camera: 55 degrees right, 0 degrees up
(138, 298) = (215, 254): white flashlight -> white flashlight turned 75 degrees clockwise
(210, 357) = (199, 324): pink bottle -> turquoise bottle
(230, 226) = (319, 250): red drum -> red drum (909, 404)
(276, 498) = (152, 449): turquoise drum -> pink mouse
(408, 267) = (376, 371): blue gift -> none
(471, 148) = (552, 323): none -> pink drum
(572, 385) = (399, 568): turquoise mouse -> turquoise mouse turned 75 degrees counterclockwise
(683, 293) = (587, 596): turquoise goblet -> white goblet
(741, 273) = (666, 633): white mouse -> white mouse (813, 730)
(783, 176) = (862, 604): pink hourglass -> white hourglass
---
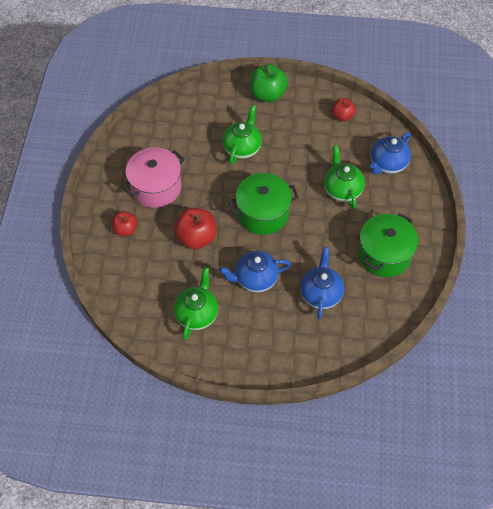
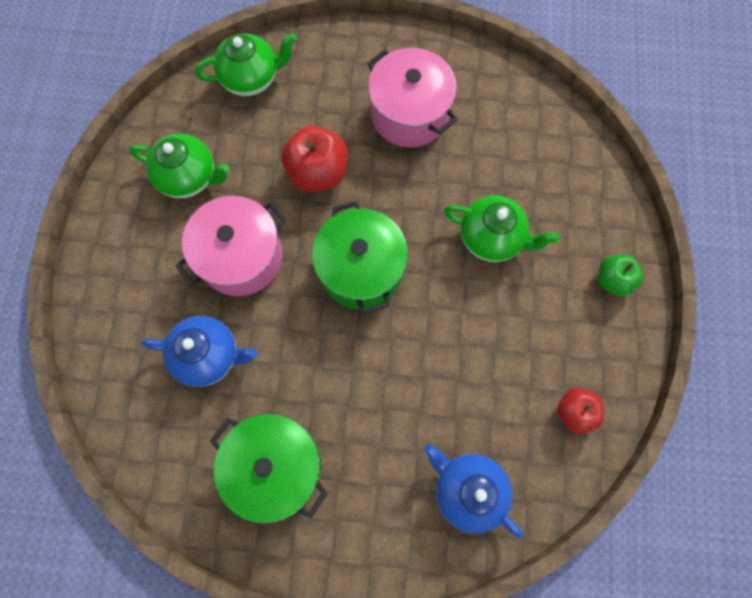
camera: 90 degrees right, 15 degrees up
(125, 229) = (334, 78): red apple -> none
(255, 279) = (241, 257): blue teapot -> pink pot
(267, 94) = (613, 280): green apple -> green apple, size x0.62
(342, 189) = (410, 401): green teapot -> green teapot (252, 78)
---
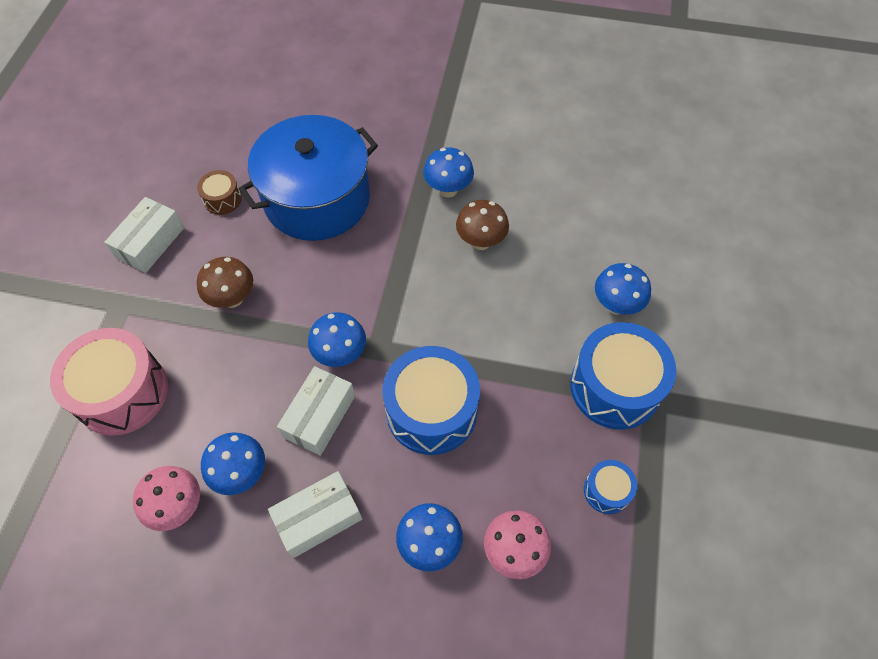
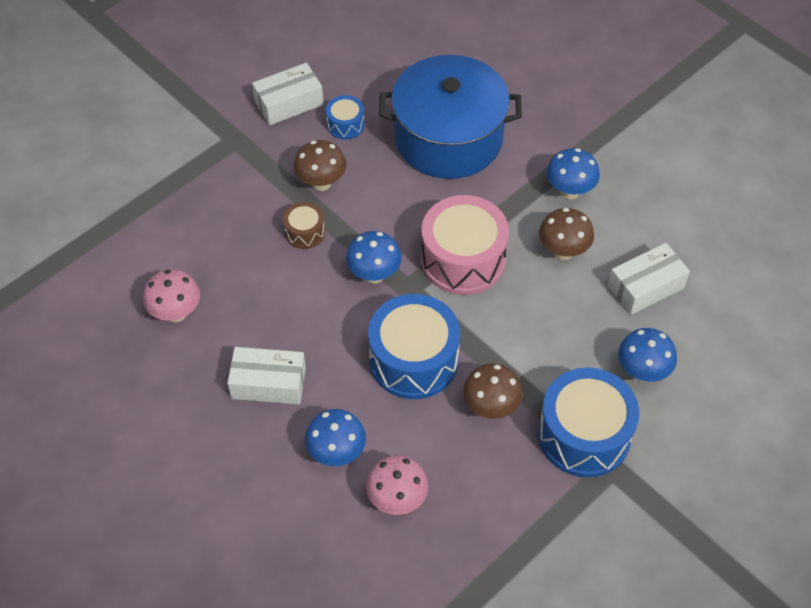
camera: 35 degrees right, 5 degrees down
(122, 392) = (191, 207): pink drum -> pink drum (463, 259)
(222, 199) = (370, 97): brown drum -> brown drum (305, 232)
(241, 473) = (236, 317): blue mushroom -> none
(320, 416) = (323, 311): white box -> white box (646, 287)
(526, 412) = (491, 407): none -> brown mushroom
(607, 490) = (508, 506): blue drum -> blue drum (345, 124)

DIRECTIONS FOR THIS TASK :: What lines in the material mention "green"? Copy every one of them.

WRITTEN SOLUTION ::
(267, 94) = (613, 280): green apple -> green apple, size x0.62
(342, 189) = (410, 401): green teapot -> green teapot (252, 78)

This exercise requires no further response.